[What is needed] Repeat the data as given. Images do not go in the copy.
++++++
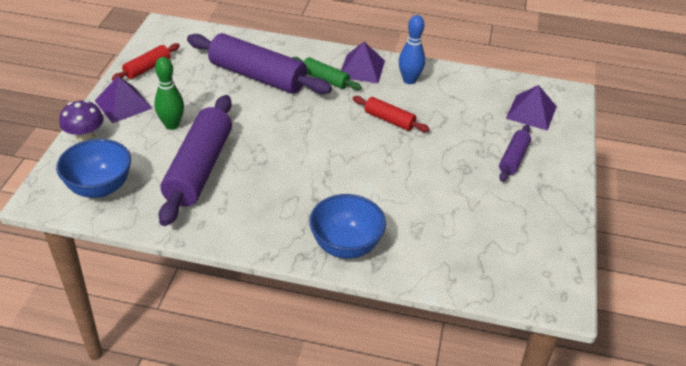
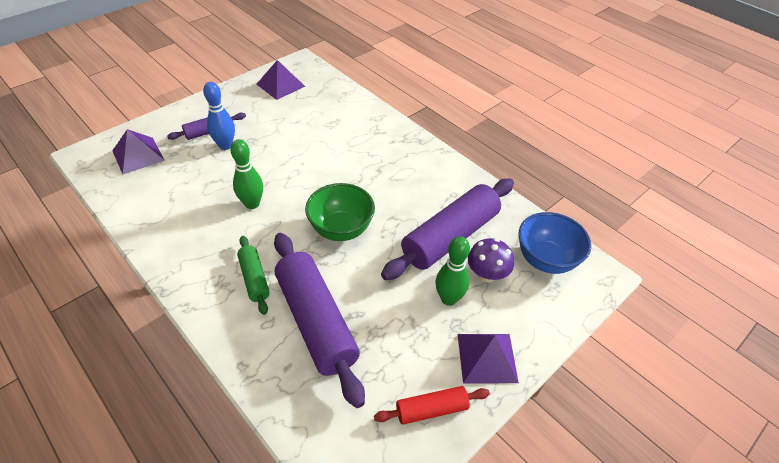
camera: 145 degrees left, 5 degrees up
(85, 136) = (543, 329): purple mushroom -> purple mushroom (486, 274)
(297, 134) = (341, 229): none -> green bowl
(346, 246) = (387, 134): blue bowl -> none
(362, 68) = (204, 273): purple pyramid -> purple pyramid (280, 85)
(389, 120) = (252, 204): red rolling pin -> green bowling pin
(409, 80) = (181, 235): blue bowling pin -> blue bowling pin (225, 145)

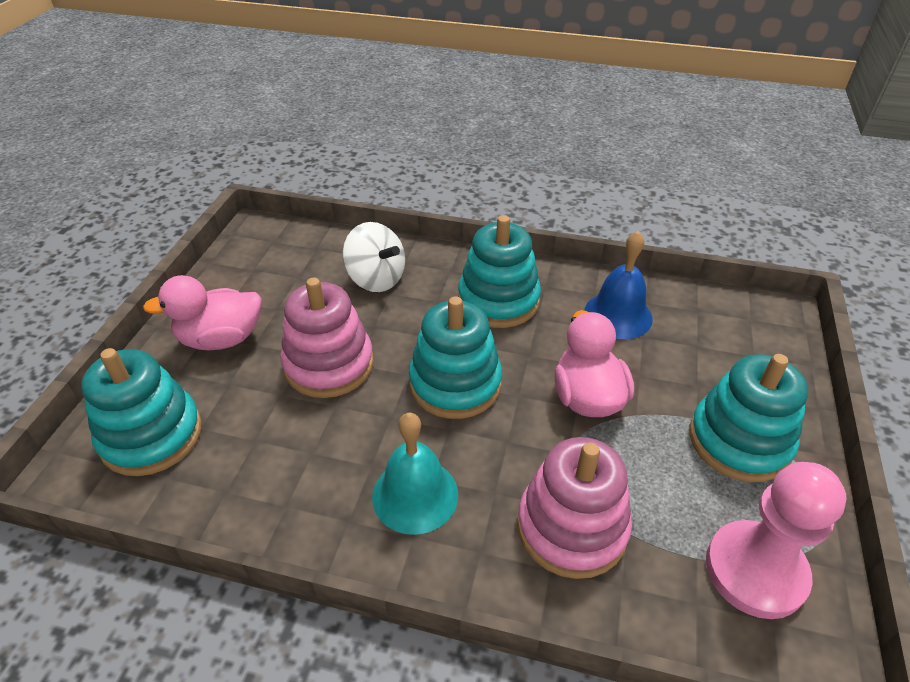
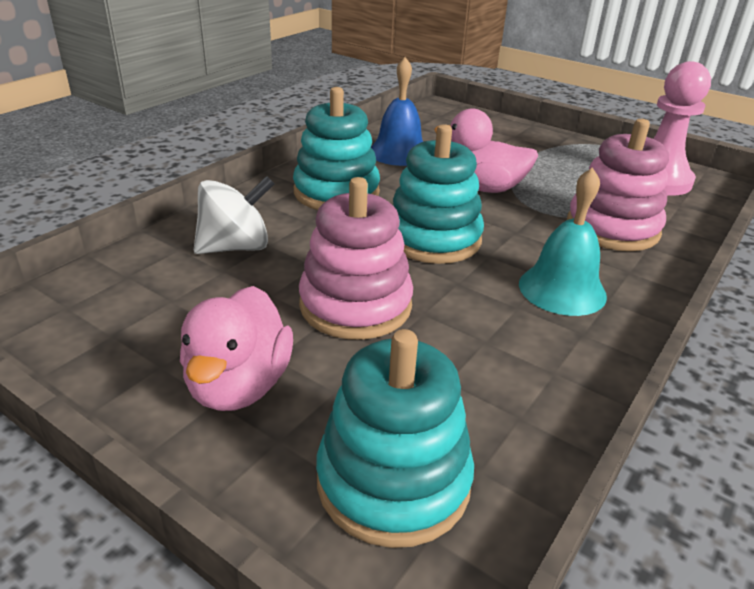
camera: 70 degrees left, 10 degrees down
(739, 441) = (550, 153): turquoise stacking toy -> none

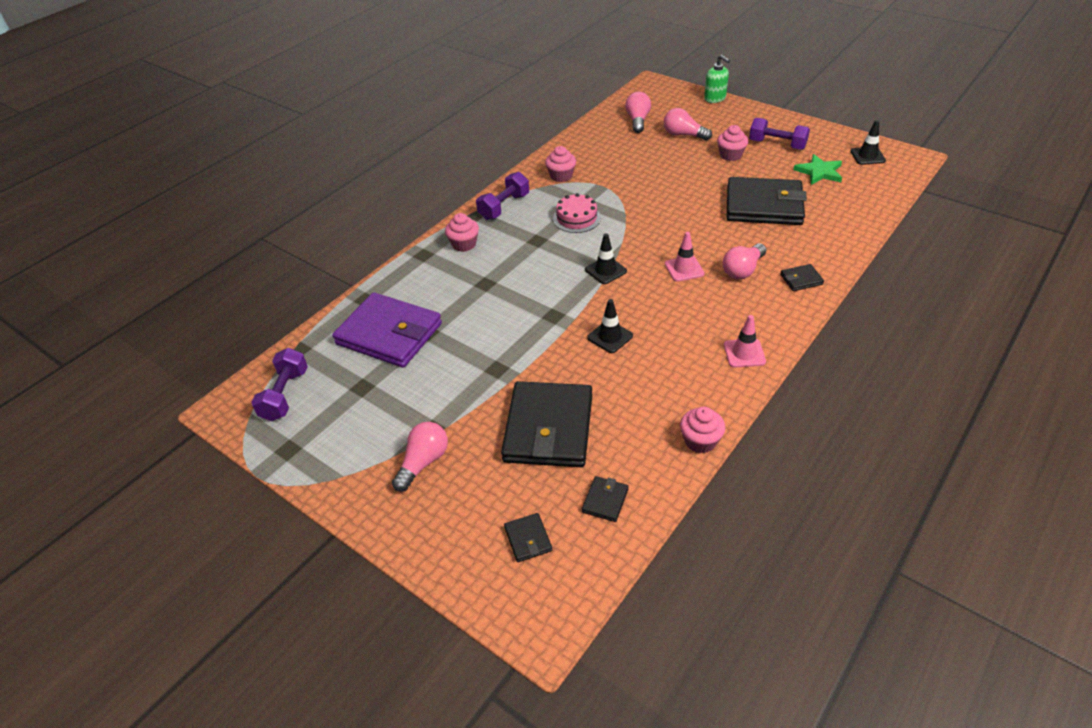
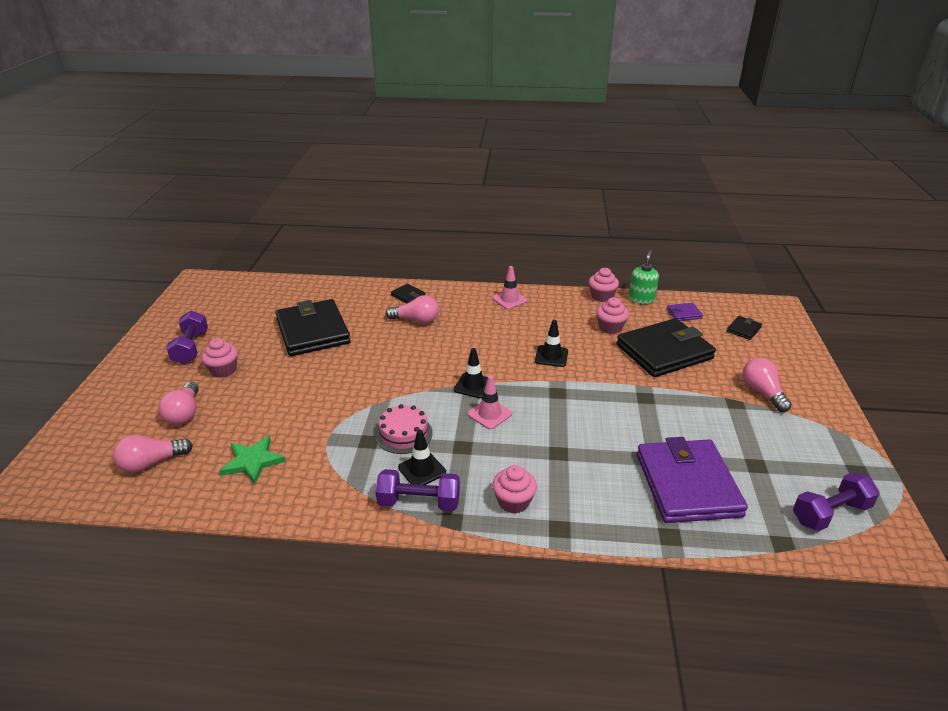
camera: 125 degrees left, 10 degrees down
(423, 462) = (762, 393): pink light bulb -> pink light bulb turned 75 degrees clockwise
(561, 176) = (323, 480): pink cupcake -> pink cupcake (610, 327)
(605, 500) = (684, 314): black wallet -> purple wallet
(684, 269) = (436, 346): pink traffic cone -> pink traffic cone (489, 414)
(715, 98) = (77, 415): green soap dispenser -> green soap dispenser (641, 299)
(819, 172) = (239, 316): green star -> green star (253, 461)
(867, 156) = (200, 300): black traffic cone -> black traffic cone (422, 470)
++++++
[Answer for the task]
camera: 145 degrees left, 5 degrees up
(85, 136) = (543, 329): purple mushroom -> purple mushroom (486, 274)
(297, 134) = (341, 229): none -> green bowl
(346, 246) = (387, 134): blue bowl -> none
(362, 68) = (204, 273): purple pyramid -> purple pyramid (280, 85)
(389, 120) = (252, 204): red rolling pin -> green bowling pin
(409, 80) = (181, 235): blue bowling pin -> blue bowling pin (225, 145)

camera: 70 degrees left, 10 degrees down
(739, 441) = (550, 153): turquoise stacking toy -> none

camera: 125 degrees left, 10 degrees down
(423, 462) = (762, 393): pink light bulb -> pink light bulb turned 75 degrees clockwise
(561, 176) = (323, 480): pink cupcake -> pink cupcake (610, 327)
(605, 500) = (684, 314): black wallet -> purple wallet
(684, 269) = (436, 346): pink traffic cone -> pink traffic cone (489, 414)
(715, 98) = (77, 415): green soap dispenser -> green soap dispenser (641, 299)
(819, 172) = (239, 316): green star -> green star (253, 461)
(867, 156) = (200, 300): black traffic cone -> black traffic cone (422, 470)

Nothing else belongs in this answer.